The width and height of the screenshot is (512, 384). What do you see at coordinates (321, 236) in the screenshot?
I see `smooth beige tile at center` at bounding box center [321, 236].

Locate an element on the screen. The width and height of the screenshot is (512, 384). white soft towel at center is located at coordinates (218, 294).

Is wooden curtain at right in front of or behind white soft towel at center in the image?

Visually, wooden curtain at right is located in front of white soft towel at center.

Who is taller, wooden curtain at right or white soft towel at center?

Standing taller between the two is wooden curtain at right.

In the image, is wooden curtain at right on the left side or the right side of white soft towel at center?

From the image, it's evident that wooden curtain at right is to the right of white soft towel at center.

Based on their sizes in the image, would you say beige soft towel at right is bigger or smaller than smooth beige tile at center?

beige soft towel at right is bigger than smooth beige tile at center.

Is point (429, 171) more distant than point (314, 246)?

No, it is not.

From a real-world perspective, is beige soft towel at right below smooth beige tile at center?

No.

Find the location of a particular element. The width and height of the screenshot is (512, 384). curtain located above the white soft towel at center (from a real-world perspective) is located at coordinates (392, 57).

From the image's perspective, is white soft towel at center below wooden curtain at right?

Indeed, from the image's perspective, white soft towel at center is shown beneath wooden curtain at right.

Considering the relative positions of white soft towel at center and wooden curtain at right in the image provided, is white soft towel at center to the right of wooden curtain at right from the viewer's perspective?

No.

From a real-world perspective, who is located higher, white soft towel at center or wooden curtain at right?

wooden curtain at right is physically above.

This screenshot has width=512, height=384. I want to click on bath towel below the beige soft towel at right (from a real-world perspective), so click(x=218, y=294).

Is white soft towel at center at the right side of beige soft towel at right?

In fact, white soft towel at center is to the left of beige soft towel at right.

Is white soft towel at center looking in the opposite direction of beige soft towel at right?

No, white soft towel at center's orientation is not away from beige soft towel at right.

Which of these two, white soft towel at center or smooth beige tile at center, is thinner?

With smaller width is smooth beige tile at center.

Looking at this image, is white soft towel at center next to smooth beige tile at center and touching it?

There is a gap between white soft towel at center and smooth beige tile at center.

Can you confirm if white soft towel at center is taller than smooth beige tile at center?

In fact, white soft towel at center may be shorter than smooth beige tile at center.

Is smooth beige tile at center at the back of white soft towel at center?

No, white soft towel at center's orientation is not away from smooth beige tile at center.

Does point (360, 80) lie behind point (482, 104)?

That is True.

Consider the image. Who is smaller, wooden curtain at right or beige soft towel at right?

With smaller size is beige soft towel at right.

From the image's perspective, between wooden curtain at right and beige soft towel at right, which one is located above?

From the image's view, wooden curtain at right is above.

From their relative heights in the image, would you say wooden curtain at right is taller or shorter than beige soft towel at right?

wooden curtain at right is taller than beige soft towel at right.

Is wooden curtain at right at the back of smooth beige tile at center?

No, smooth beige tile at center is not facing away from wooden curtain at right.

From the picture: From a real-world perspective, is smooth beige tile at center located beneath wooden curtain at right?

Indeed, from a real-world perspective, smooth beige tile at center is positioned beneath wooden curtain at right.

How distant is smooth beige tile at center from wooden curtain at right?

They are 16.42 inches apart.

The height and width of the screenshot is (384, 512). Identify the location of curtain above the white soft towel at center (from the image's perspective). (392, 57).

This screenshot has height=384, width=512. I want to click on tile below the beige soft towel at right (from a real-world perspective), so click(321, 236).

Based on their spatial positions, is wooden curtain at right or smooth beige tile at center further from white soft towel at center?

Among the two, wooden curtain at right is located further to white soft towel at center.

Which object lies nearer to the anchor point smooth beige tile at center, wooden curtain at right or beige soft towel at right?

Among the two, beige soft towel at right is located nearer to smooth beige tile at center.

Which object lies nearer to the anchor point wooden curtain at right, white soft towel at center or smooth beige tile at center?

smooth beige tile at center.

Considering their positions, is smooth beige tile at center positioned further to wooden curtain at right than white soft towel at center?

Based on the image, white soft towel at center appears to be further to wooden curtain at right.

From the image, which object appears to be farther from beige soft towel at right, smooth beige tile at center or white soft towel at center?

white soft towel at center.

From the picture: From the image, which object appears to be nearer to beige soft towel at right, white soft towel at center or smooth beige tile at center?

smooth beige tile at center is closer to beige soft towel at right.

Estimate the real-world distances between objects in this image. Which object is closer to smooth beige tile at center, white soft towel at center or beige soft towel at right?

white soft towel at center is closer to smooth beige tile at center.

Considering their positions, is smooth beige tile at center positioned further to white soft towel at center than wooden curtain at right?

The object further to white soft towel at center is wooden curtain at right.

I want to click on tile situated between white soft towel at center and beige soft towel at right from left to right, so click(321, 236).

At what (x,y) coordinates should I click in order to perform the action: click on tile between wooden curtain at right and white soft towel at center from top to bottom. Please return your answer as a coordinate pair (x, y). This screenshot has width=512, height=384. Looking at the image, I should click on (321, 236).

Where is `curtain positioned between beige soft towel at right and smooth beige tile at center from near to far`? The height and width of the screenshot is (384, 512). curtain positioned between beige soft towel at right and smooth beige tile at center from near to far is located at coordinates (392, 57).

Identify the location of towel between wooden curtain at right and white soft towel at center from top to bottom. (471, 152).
****************************************
-- Exercise description --
Please repeat the records between the line that contains "Who is taller, wooden" and the line that contains "Indeed, from the", inclusive, and nothing else.

-- Written reply --
Who is taller, wooden curtain at right or white soft towel at center?

Standing taller between the two is wooden curtain at right.

In the image, is wooden curtain at right on the left side or the right side of white soft towel at center?

From the image, it's evident that wooden curtain at right is to the right of white soft towel at center.

Based on their sizes in the image, would you say beige soft towel at right is bigger or smaller than smooth beige tile at center?

beige soft towel at right is bigger than smooth beige tile at center.

Is point (429, 171) more distant than point (314, 246)?

No, it is not.

From a real-world perspective, is beige soft towel at right below smooth beige tile at center?

No.

Find the location of a particular element. The width and height of the screenshot is (512, 384). curtain located above the white soft towel at center (from a real-world perspective) is located at coordinates (392, 57).

From the image's perspective, is white soft towel at center below wooden curtain at right?

Indeed, from the image's perspective, white soft towel at center is shown beneath wooden curtain at right.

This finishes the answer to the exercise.